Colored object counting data

┌──

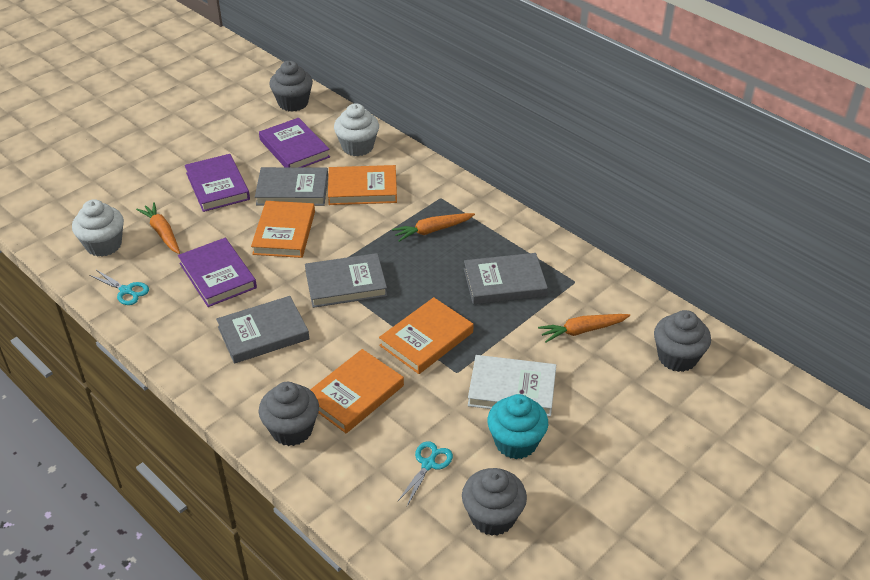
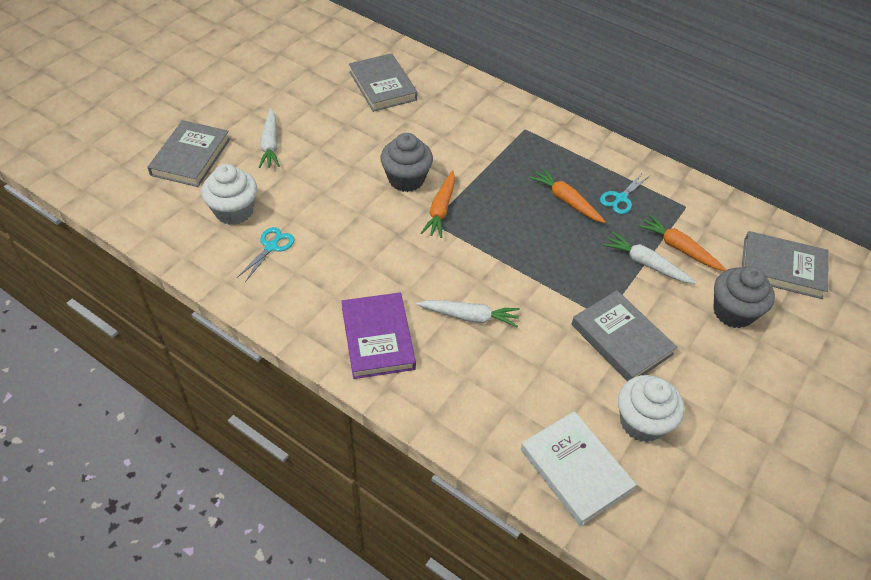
grey cupcake: 4 -> 2
orange book: 4 -> 0
purple book: 3 -> 1
turquoise cupcake: 1 -> 0
white carrot: 0 -> 3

└──

The problem: Copy each line exactly, beginning at the one with "orange book: 4 -> 0" and stopping after the last line of the entries. Include nothing else.

Output for this exercise:
orange book: 4 -> 0
purple book: 3 -> 1
turquoise cupcake: 1 -> 0
white carrot: 0 -> 3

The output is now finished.